Start of Block
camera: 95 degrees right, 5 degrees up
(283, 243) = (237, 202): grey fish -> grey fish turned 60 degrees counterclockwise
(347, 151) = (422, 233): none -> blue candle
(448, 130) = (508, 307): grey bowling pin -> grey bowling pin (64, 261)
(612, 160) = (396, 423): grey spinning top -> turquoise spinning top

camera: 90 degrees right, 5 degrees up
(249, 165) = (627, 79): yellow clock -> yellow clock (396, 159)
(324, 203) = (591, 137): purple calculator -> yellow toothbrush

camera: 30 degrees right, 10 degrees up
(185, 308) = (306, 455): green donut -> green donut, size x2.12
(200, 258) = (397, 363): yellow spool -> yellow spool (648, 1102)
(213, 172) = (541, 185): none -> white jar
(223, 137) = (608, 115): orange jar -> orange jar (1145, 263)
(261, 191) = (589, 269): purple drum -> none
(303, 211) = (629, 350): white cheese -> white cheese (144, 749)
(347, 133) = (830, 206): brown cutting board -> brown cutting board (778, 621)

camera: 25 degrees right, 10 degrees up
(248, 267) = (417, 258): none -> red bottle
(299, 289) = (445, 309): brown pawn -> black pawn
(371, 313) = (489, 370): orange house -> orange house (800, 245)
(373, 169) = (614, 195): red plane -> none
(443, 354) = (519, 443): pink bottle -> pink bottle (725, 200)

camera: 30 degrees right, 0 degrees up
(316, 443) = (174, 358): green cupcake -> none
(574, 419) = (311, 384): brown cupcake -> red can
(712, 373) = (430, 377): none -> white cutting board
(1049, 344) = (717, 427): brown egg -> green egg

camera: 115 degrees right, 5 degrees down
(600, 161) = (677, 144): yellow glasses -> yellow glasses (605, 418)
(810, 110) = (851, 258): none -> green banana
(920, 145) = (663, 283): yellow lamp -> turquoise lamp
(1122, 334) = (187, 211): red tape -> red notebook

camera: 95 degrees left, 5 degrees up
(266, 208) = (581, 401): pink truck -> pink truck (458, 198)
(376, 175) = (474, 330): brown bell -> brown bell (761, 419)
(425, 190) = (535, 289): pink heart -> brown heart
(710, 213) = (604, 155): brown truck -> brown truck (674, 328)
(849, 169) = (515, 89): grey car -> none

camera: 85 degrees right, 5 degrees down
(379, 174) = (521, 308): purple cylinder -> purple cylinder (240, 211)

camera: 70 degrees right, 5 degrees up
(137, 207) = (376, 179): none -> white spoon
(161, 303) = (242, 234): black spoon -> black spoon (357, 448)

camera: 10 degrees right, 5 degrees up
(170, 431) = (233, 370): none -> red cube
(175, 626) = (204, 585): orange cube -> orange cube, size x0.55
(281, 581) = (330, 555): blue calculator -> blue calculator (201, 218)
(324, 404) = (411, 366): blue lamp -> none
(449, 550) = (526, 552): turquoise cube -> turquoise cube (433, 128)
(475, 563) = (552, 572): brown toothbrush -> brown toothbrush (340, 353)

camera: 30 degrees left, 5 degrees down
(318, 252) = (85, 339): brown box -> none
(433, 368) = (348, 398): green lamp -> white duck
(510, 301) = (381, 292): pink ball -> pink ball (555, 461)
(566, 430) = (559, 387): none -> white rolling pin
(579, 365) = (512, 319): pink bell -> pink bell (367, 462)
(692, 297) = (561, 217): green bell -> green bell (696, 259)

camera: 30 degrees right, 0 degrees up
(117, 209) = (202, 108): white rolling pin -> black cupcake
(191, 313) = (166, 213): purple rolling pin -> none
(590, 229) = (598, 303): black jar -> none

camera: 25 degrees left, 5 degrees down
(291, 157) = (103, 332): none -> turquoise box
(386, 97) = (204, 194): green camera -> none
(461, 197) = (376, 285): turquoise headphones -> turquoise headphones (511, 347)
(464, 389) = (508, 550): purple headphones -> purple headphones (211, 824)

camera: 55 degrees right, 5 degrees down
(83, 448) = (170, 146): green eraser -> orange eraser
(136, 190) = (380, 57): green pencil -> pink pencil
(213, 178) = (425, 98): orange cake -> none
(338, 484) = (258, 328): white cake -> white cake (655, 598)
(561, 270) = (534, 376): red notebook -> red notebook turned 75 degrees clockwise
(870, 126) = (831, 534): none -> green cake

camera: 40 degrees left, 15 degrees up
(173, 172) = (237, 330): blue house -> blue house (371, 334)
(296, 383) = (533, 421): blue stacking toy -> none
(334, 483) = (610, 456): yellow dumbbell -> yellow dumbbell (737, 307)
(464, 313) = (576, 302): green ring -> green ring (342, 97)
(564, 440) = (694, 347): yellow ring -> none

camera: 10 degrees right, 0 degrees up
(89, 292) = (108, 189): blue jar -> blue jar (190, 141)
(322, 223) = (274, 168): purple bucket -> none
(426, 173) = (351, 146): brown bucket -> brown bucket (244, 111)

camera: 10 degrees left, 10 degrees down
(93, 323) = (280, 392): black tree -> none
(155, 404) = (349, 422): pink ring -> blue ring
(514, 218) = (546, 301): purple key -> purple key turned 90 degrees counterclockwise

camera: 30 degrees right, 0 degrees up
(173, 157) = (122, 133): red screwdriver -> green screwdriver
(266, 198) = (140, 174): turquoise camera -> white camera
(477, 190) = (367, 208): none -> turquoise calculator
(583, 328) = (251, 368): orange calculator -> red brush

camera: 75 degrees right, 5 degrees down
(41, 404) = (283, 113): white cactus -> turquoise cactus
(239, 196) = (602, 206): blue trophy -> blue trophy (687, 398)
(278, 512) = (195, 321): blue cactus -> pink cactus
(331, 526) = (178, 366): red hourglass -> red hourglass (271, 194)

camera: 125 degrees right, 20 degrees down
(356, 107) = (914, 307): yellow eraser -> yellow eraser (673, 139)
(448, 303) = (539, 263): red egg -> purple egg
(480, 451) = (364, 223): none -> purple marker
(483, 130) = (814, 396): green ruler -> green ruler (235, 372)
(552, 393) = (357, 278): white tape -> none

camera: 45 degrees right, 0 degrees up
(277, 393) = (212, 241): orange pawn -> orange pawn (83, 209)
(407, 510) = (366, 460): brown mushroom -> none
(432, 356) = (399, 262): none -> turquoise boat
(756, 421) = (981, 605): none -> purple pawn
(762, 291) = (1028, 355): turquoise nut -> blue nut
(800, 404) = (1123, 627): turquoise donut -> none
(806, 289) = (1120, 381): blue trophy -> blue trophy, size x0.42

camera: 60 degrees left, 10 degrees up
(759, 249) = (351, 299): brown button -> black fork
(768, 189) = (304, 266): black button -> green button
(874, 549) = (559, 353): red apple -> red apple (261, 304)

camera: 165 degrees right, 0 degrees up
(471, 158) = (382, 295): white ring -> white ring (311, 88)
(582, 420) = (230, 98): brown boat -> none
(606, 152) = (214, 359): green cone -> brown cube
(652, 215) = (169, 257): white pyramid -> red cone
End of Block
→ What you have to do:
When you reach the line that contains "camera: 30 degrees right, 10 degrees up", stop; that line and every line before it, from the very first line of the data, should be restated word for word.

→ Solution to this problem:
camera: 95 degrees right, 5 degrees up
(283, 243) = (237, 202): grey fish -> grey fish turned 60 degrees counterclockwise
(347, 151) = (422, 233): none -> blue candle
(448, 130) = (508, 307): grey bowling pin -> grey bowling pin (64, 261)
(612, 160) = (396, 423): grey spinning top -> turquoise spinning top

camera: 90 degrees right, 5 degrees up
(249, 165) = (627, 79): yellow clock -> yellow clock (396, 159)
(324, 203) = (591, 137): purple calculator -> yellow toothbrush

camera: 30 degrees right, 10 degrees up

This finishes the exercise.